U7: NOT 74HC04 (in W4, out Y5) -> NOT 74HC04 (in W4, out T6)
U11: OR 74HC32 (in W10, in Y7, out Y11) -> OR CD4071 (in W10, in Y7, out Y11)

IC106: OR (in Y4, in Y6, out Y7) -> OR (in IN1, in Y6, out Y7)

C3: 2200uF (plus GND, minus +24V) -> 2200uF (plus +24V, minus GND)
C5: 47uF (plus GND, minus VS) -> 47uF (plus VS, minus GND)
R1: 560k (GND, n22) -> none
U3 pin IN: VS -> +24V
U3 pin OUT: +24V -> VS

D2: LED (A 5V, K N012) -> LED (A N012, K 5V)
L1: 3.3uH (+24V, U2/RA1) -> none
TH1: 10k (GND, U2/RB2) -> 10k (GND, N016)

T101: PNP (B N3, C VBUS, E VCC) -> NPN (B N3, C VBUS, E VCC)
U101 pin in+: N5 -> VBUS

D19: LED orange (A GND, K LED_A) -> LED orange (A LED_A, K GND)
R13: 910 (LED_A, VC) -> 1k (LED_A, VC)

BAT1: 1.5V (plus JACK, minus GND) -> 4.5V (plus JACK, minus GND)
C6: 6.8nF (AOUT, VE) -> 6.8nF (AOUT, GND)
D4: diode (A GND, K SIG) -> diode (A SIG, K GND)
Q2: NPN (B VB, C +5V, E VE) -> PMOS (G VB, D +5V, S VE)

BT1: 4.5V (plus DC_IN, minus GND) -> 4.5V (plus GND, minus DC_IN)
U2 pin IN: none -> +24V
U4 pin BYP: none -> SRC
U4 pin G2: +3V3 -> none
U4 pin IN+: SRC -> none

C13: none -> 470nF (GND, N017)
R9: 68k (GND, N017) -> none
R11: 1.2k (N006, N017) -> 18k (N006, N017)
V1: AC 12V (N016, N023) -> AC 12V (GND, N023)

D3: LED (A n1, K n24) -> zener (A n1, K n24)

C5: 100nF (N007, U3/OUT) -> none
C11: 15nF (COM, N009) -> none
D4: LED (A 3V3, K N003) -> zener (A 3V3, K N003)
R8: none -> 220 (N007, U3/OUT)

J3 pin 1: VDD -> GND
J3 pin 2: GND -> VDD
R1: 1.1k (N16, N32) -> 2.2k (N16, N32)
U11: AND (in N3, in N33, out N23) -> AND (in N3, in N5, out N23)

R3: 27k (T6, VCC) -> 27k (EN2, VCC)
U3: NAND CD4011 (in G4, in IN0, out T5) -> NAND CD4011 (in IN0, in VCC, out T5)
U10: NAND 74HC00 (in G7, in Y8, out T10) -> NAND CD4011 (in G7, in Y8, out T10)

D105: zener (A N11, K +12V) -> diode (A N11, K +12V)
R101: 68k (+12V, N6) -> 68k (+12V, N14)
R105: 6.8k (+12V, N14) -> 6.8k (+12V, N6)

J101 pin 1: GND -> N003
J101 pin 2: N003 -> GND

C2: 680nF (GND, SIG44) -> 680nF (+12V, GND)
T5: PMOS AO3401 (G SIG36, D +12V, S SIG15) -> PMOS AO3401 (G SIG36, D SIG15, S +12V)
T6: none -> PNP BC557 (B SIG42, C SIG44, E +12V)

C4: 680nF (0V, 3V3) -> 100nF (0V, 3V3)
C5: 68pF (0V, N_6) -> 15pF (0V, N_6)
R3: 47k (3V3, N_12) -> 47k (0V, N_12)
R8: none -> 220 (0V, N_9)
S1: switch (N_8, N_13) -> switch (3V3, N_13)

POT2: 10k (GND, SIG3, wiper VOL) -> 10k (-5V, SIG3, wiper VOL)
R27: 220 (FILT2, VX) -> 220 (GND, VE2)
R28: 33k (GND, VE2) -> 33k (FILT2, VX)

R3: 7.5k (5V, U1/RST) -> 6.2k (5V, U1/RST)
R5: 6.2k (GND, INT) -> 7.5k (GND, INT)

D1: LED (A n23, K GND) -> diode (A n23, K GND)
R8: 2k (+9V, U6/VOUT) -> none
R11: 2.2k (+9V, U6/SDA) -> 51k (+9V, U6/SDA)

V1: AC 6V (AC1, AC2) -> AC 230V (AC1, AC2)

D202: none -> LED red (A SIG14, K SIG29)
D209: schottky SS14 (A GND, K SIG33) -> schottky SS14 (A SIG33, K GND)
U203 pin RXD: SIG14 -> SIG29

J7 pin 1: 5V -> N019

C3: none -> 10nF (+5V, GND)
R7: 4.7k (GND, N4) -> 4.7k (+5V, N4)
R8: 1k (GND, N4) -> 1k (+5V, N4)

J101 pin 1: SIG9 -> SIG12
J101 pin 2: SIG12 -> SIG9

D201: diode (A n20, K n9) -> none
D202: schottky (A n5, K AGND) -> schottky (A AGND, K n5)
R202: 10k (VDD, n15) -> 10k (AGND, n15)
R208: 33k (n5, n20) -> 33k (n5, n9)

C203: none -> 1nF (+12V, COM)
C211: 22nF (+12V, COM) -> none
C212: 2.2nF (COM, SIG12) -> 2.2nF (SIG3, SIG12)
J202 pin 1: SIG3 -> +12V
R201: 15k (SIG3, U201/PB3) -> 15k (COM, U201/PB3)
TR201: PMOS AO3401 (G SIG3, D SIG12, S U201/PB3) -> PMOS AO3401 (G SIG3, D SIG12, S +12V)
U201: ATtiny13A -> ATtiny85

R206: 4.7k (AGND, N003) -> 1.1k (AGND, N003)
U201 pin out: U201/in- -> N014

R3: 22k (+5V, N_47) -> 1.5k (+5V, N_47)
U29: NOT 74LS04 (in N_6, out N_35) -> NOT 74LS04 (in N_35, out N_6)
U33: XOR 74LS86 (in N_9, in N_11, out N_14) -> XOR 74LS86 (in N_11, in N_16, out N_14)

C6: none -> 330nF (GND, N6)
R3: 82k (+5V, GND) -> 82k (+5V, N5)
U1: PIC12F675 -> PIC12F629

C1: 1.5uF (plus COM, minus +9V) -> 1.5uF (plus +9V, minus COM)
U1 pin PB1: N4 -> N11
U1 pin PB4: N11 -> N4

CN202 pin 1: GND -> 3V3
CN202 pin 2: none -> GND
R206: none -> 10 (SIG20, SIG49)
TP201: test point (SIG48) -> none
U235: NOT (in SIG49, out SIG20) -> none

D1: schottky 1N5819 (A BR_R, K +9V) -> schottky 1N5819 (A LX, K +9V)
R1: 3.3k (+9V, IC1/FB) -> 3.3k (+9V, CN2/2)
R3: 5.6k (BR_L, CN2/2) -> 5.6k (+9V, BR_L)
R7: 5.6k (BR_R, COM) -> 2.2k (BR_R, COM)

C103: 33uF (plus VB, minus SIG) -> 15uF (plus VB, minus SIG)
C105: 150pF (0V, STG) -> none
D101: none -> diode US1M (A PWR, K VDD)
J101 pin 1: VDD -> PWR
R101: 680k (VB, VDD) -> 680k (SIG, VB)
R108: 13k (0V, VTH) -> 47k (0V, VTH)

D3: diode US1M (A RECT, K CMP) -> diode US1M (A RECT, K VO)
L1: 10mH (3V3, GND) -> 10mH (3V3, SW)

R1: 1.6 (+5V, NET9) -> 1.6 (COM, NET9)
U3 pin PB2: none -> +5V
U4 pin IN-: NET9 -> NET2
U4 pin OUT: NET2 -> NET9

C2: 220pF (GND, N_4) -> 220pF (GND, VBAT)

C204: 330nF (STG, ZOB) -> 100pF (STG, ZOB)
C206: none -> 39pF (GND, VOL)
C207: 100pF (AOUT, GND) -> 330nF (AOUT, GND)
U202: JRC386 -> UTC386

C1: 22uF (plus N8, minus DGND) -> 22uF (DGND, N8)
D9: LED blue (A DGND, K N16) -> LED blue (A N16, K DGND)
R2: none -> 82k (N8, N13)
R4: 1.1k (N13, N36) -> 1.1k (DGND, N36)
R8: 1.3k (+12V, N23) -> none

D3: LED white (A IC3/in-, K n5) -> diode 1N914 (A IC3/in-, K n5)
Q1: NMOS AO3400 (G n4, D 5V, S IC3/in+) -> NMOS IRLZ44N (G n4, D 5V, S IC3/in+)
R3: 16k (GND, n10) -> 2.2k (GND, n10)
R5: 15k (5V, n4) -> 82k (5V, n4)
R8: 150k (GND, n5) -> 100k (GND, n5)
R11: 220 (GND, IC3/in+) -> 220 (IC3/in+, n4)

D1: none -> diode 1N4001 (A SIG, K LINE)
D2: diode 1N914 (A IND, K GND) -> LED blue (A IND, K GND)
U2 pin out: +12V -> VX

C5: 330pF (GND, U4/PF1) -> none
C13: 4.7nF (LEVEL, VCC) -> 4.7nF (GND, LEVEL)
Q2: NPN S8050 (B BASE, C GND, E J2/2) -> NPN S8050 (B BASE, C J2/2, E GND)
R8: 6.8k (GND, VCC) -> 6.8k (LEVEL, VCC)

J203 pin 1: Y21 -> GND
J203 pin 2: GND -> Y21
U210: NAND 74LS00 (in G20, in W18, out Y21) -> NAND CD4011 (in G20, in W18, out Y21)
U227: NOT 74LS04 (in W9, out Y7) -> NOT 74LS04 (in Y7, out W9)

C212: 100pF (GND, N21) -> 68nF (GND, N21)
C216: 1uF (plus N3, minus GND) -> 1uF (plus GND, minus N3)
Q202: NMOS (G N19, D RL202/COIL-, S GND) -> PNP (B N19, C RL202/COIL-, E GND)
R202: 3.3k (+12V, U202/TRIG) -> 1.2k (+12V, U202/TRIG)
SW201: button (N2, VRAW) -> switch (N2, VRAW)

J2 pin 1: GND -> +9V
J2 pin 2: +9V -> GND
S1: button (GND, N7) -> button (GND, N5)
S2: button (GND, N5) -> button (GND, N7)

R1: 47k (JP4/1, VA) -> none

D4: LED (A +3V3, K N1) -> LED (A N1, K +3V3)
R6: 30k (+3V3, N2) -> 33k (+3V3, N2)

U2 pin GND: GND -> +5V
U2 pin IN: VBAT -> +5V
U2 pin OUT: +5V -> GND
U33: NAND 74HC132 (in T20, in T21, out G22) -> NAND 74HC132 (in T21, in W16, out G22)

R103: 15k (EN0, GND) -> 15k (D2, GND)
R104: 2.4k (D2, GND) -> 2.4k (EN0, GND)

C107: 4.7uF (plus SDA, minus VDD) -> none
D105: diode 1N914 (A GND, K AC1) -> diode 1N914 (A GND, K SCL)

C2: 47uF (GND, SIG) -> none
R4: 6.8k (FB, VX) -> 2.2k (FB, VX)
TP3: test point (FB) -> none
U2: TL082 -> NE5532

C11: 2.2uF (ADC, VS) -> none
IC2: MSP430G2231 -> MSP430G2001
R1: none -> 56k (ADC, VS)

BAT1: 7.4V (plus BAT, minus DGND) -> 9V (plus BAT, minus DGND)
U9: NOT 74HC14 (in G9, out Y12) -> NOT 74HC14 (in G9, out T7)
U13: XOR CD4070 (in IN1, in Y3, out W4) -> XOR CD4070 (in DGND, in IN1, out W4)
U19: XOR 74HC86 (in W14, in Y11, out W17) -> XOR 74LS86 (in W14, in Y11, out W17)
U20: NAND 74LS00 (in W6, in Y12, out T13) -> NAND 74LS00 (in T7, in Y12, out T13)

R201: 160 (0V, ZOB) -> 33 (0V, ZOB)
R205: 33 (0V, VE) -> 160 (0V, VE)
# # #
# [AIM OF THE TASK]
Looking at the entries above, can you reproduce exactly the lines from the one that holds "C5: 100nF (N007, U3/OUT) -> none" through the one that holds "D202: none -> LED red (A SIG14, K SIG29)", and only those?

# [OUTPUT BELOW]
C5: 100nF (N007, U3/OUT) -> none
C11: 15nF (COM, N009) -> none
D4: LED (A 3V3, K N003) -> zener (A 3V3, K N003)
R8: none -> 220 (N007, U3/OUT)

J3 pin 1: VDD -> GND
J3 pin 2: GND -> VDD
R1: 1.1k (N16, N32) -> 2.2k (N16, N32)
U11: AND (in N3, in N33, out N23) -> AND (in N3, in N5, out N23)

R3: 27k (T6, VCC) -> 27k (EN2, VCC)
U3: NAND CD4011 (in G4, in IN0, out T5) -> NAND CD4011 (in IN0, in VCC, out T5)
U10: NAND 74HC00 (in G7, in Y8, out T10) -> NAND CD4011 (in G7, in Y8, out T10)

D105: zener (A N11, K +12V) -> diode (A N11, K +12V)
R101: 68k (+12V, N6) -> 68k (+12V, N14)
R105: 6.8k (+12V, N14) -> 6.8k (+12V, N6)

J101 pin 1: GND -> N003
J101 pin 2: N003 -> GND

C2: 680nF (GND, SIG44) -> 680nF (+12V, GND)
T5: PMOS AO3401 (G SIG36, D +12V, S SIG15) -> PMOS AO3401 (G SIG36, D SIG15, S +12V)
T6: none -> PNP BC557 (B SIG42, C SIG44, E +12V)

C4: 680nF (0V, 3V3) -> 100nF (0V, 3V3)
C5: 68pF (0V, N_6) -> 15pF (0V, N_6)
R3: 47k (3V3, N_12) -> 47k (0V, N_12)
R8: none -> 220 (0V, N_9)
S1: switch (N_8, N_13) -> switch (3V3, N_13)

POT2: 10k (GND, SIG3, wiper VOL) -> 10k (-5V, SIG3, wiper VOL)
R27: 220 (FILT2, VX) -> 220 (GND, VE2)
R28: 33k (GND, VE2) -> 33k (FILT2, VX)

R3: 7.5k (5V, U1/RST) -> 6.2k (5V, U1/RST)
R5: 6.2k (GND, INT) -> 7.5k (GND, INT)

D1: LED (A n23, K GND) -> diode (A n23, K GND)
R8: 2k (+9V, U6/VOUT) -> none
R11: 2.2k (+9V, U6/SDA) -> 51k (+9V, U6/SDA)

V1: AC 6V (AC1, AC2) -> AC 230V (AC1, AC2)

D202: none -> LED red (A SIG14, K SIG29)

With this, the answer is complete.